(Version difference data)

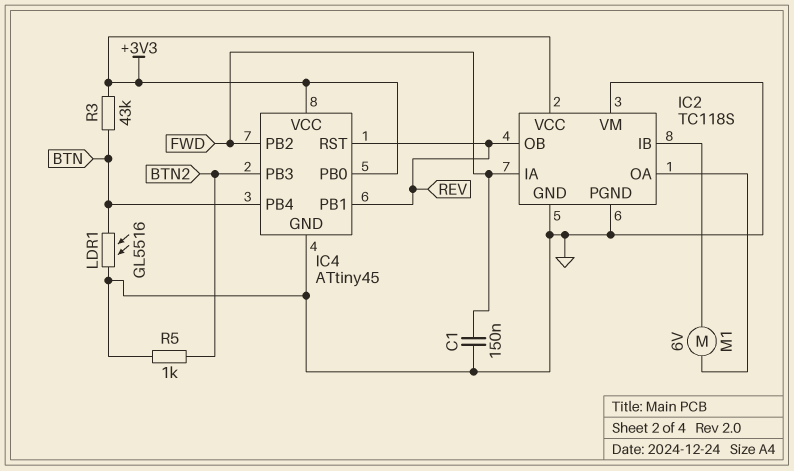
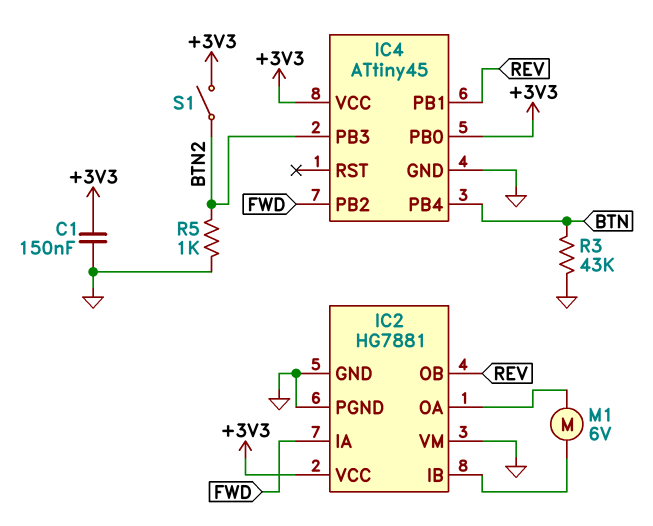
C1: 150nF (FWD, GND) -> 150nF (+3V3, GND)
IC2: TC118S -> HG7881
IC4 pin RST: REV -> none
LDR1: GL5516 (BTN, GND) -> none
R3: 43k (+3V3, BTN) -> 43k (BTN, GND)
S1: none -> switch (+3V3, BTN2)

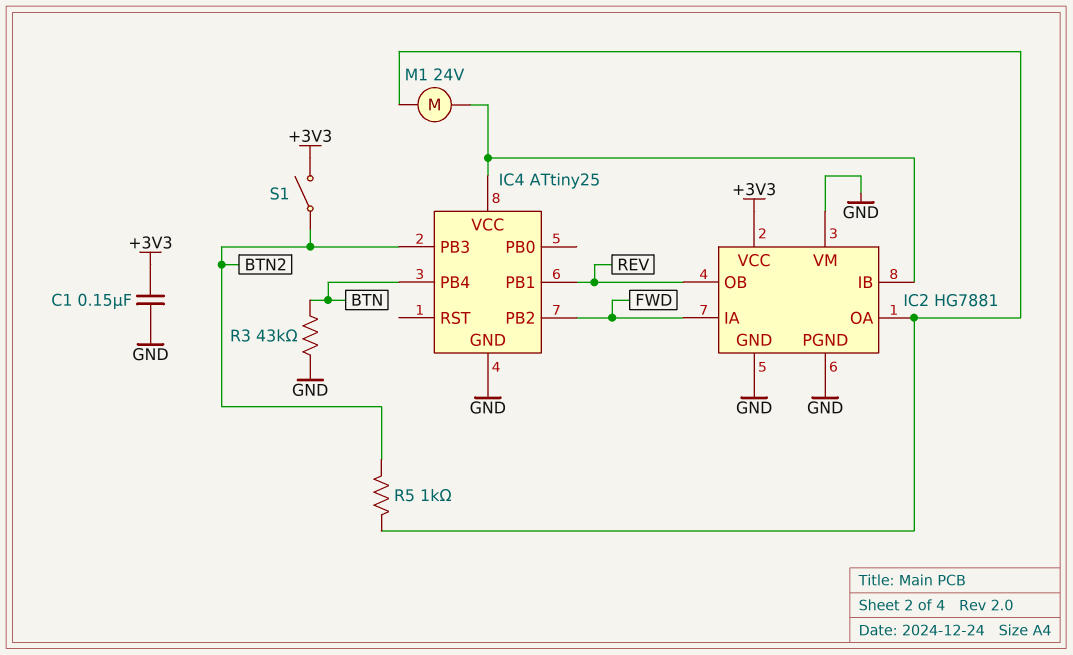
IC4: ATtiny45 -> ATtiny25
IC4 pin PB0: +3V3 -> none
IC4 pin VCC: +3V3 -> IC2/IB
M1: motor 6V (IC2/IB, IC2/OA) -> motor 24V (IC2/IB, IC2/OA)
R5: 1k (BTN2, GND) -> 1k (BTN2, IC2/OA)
* * *
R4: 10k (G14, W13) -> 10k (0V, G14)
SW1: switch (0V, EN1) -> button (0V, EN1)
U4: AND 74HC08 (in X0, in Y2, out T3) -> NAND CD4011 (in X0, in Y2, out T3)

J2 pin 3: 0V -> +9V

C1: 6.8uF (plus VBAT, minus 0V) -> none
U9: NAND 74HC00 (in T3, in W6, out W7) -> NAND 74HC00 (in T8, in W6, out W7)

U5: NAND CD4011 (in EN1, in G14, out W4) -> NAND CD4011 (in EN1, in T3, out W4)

WORK INSTRUCTIONS:
Scan the entries above for the word "none", then copy every line in which it occurs.

TASK RESPONSE:
IC4 pin RST: REV -> none
LDR1: GL5516 (BTN, GND) -> none
S1: none -> switch (+3V3, BTN2)
IC4 pin PB0: +3V3 -> none
C1: 6.8uF (plus VBAT, minus 0V) -> none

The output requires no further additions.